◆ **Given entries**

************

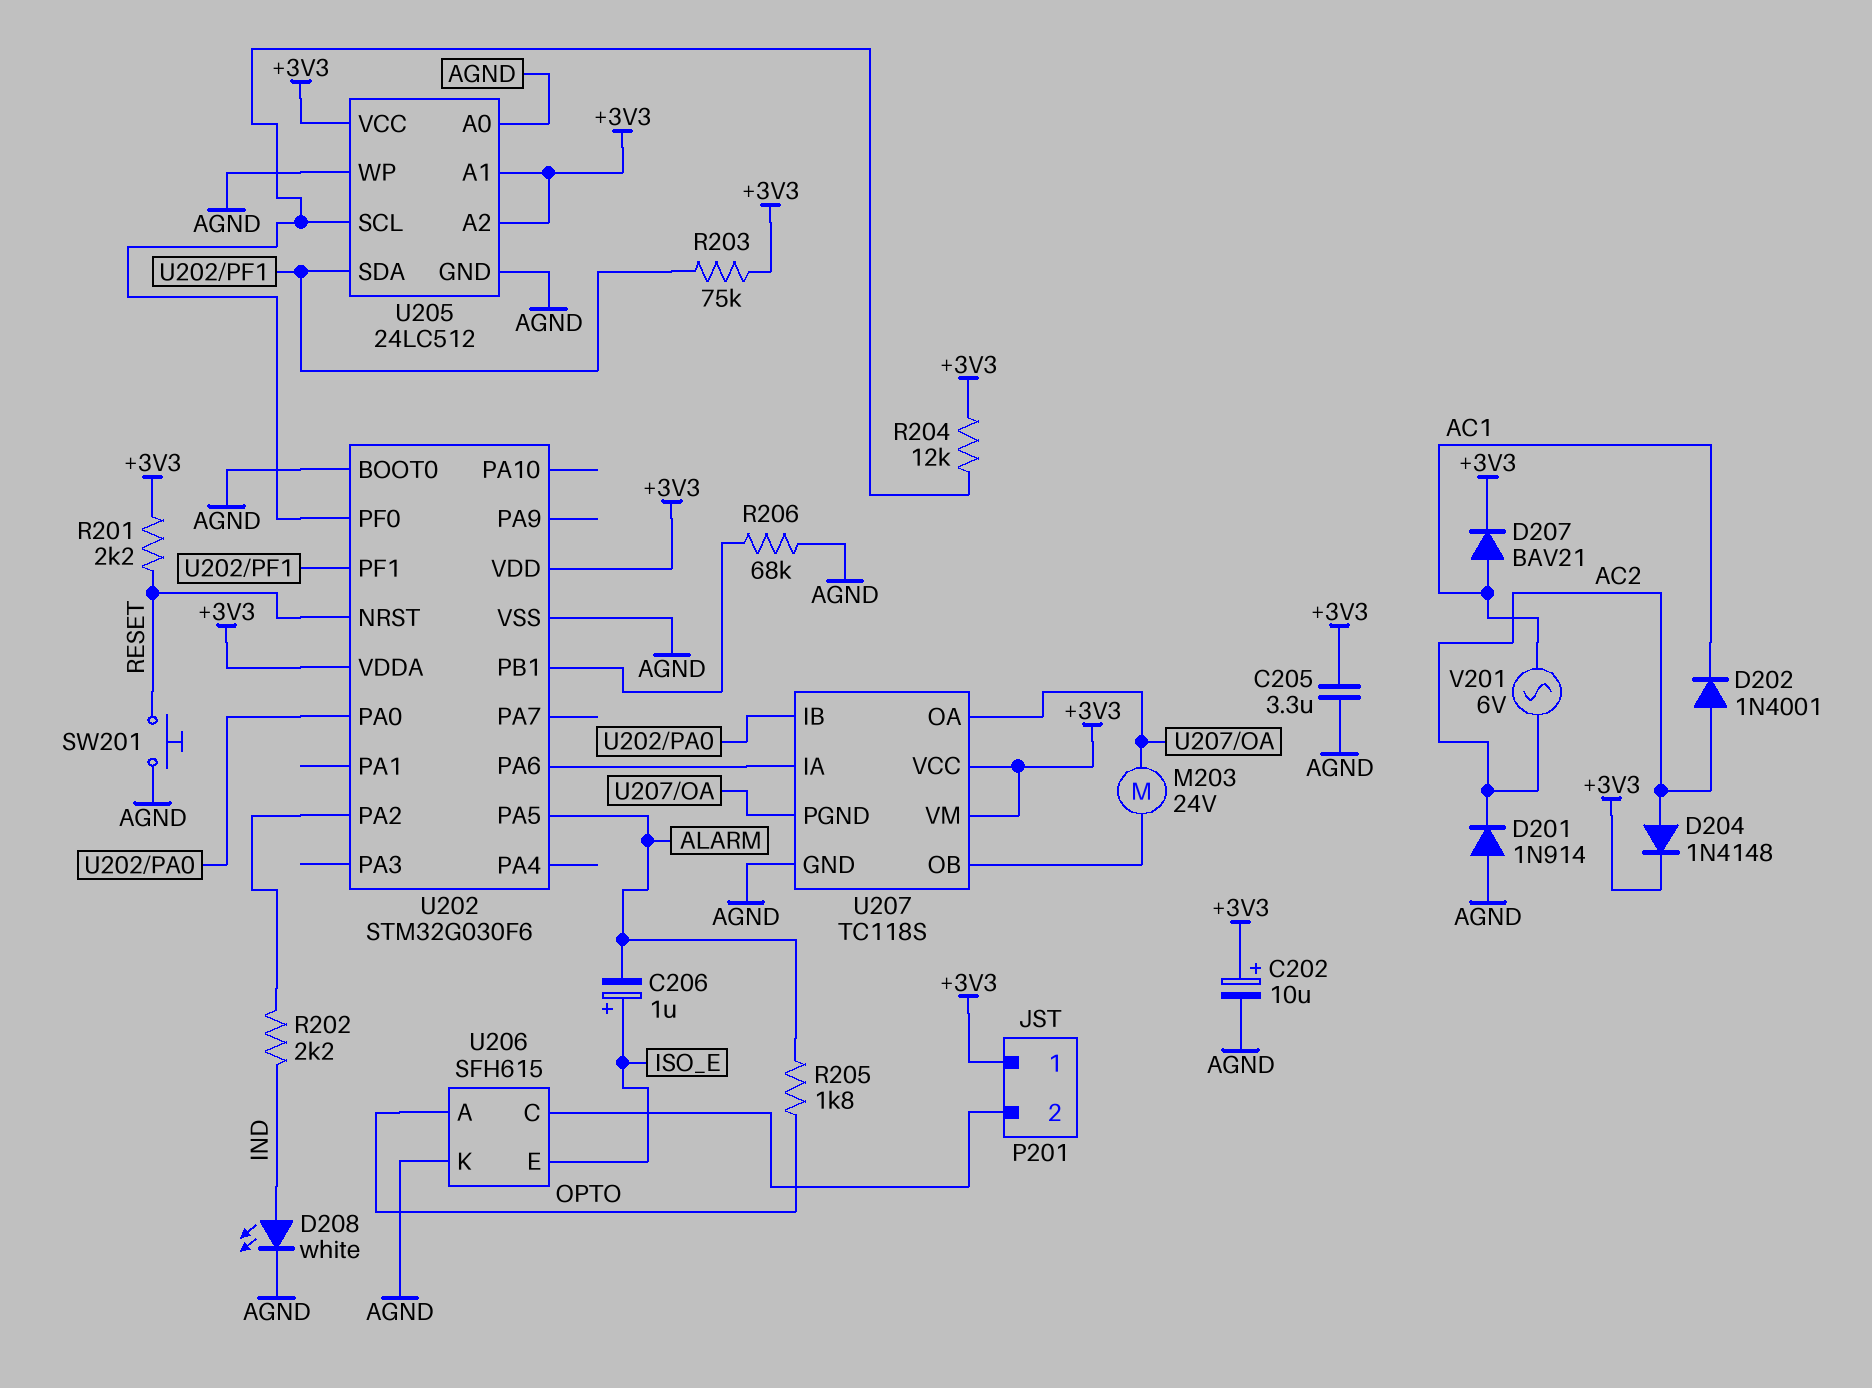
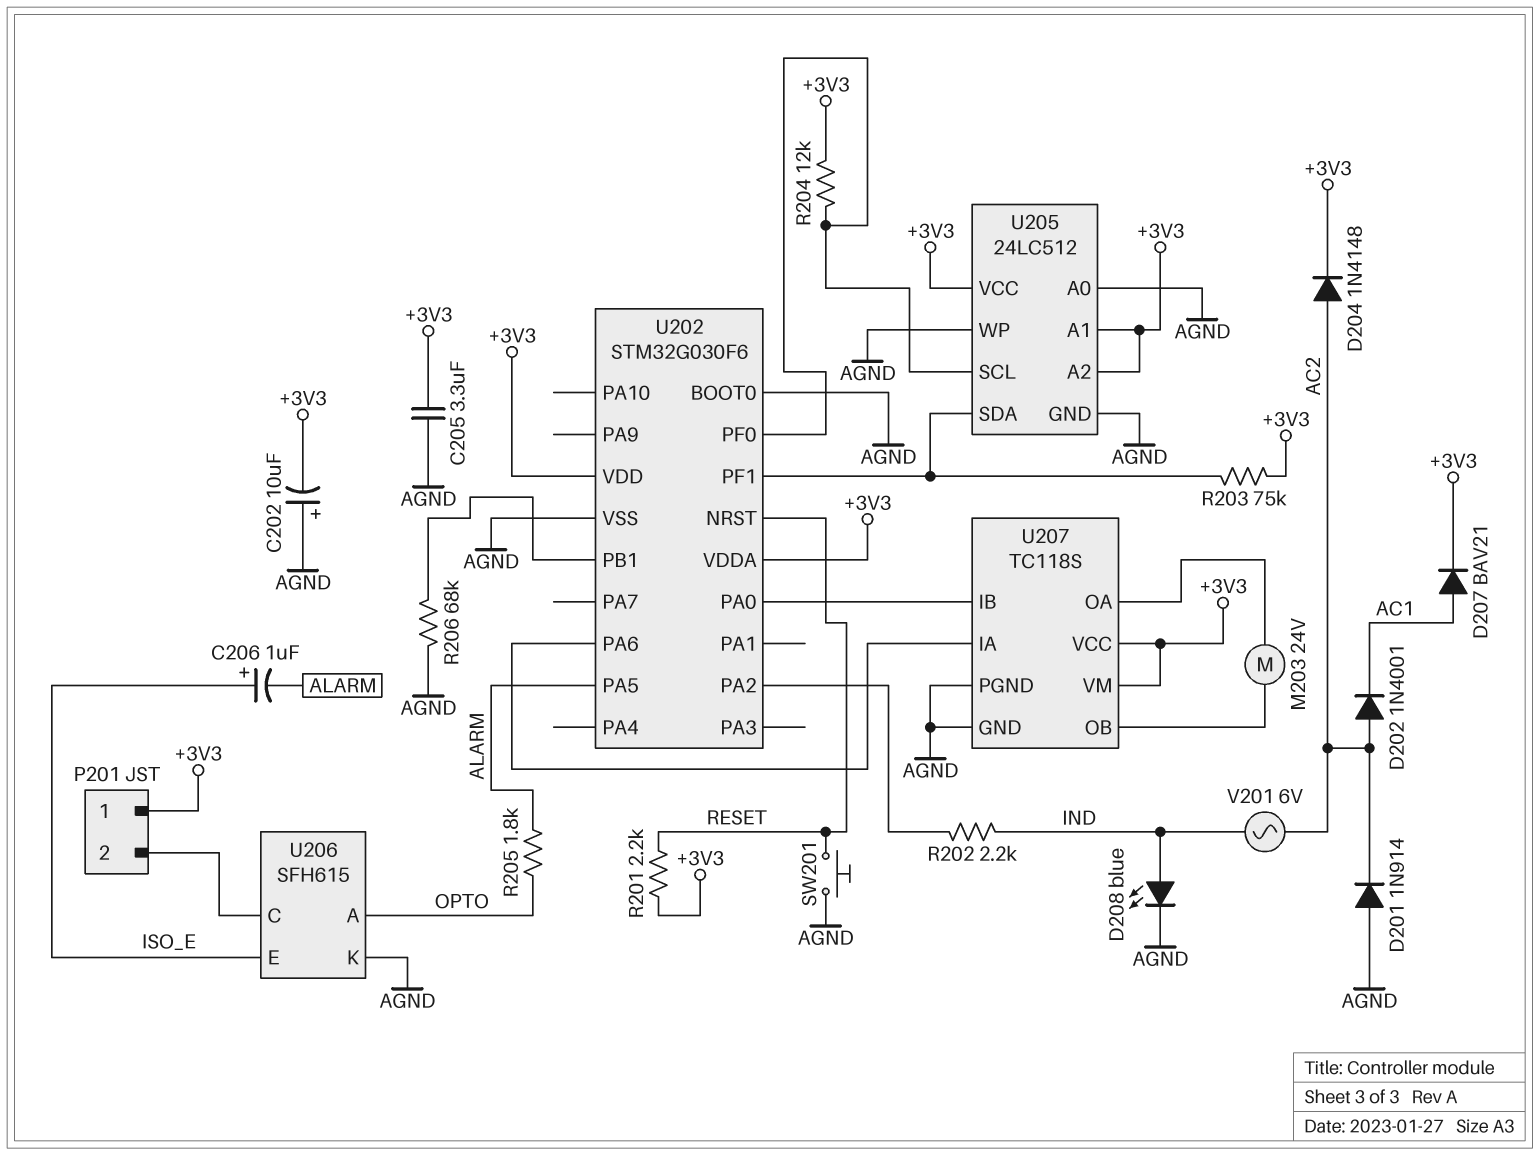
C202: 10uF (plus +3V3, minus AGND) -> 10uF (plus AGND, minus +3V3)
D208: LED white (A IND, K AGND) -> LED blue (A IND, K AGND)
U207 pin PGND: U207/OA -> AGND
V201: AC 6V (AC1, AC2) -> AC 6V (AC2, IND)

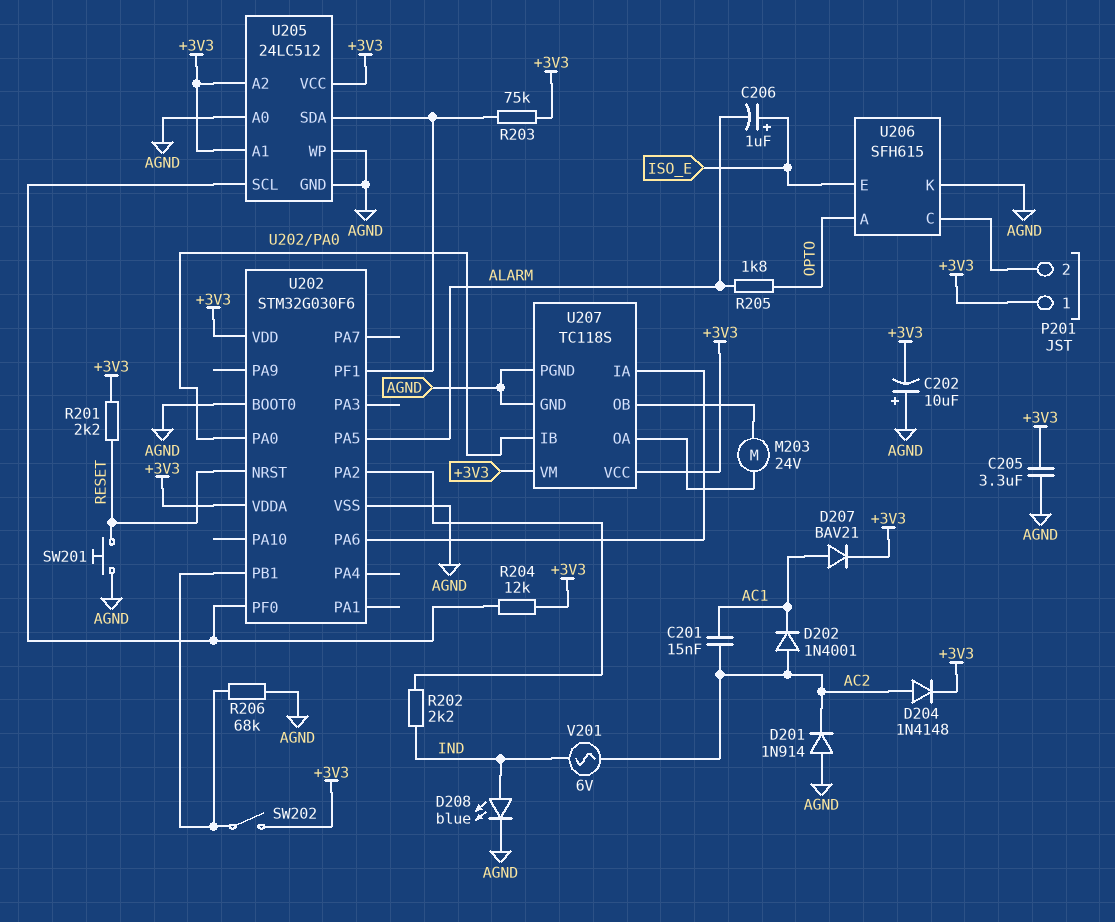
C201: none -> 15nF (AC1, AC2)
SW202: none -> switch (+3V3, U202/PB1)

************

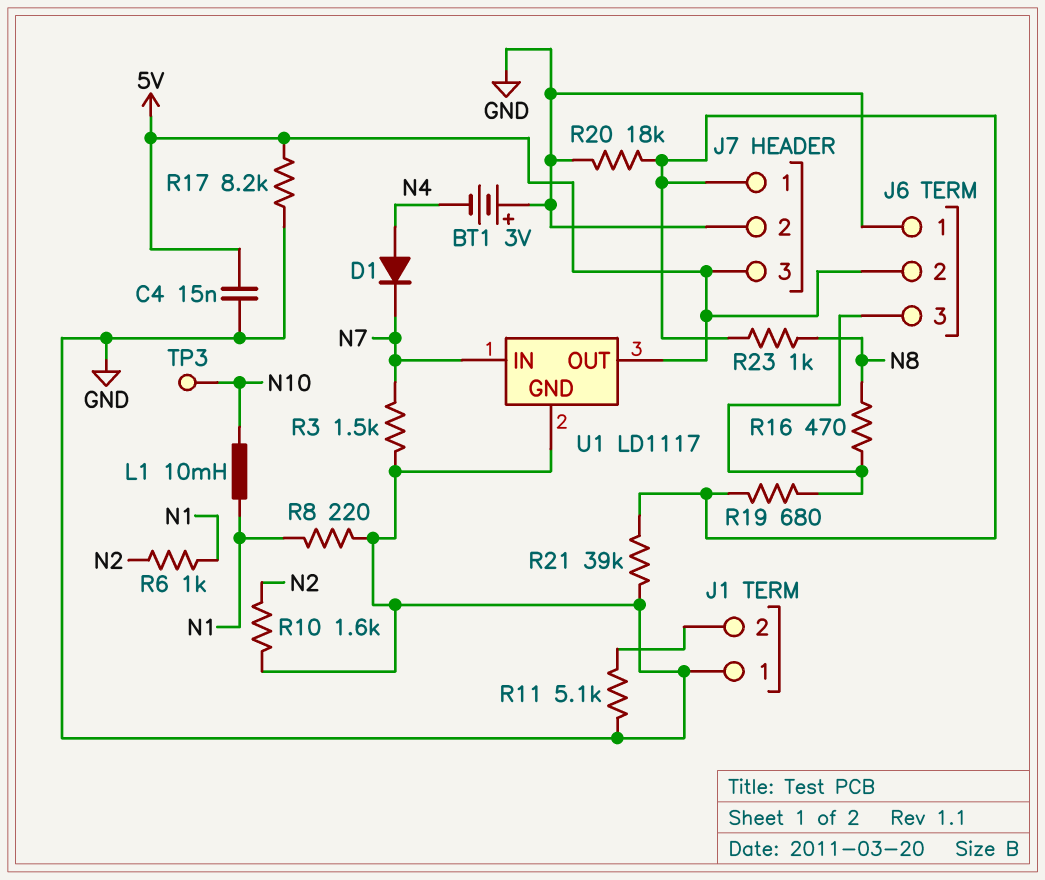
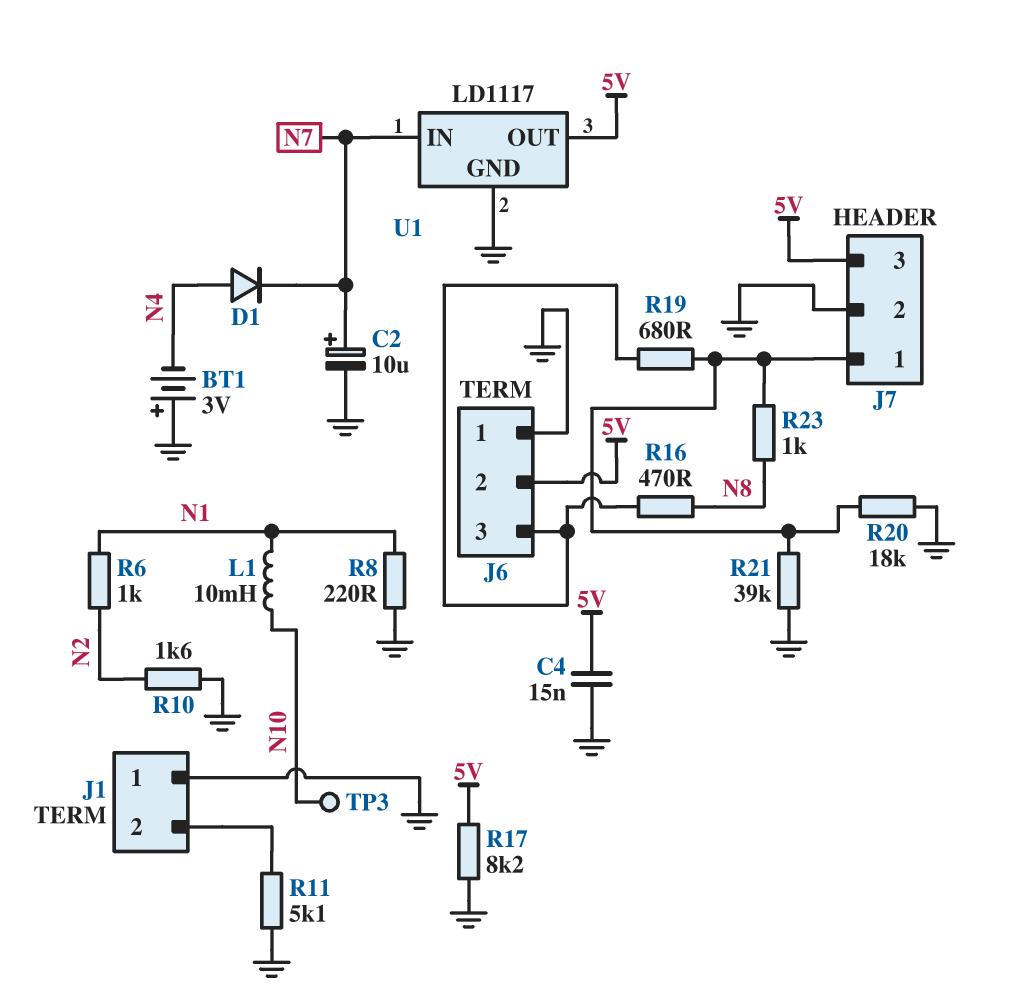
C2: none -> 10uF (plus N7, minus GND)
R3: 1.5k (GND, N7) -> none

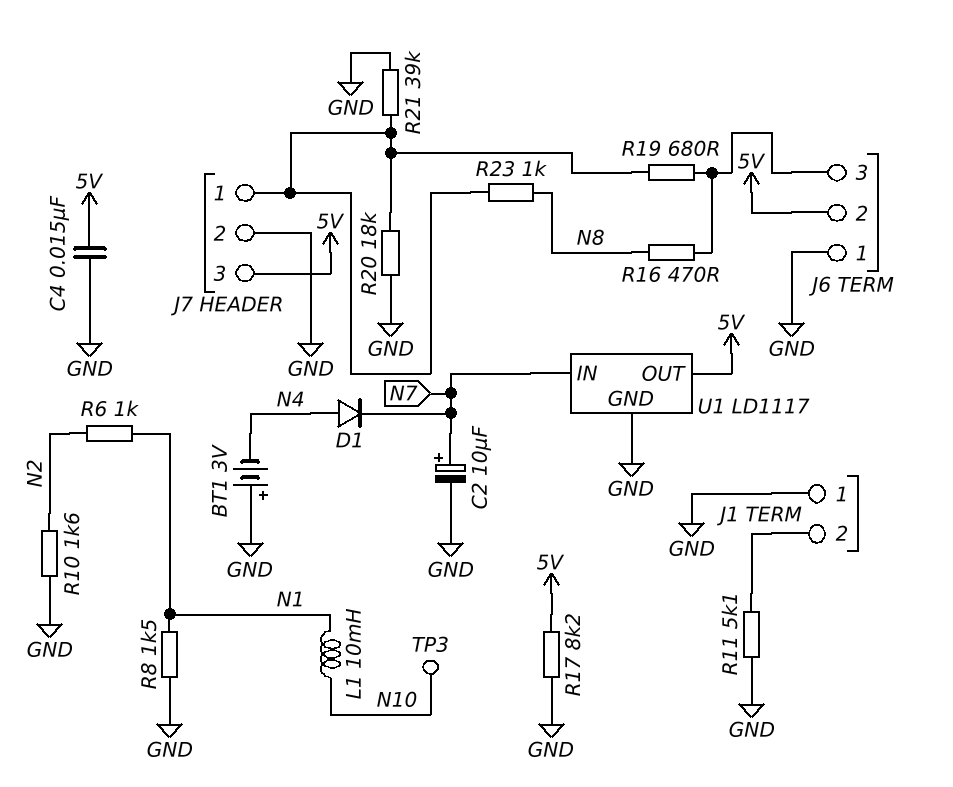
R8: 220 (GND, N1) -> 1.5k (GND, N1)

************

◆ **Aim of the exercise**
Of the records above, copy each line that includes "plus".

◆ **Completed exercise**
C202: 10uF (plus +3V3, minus AGND) -> 10uF (plus AGND, minus +3V3)
C2: none -> 10uF (plus N7, minus GND)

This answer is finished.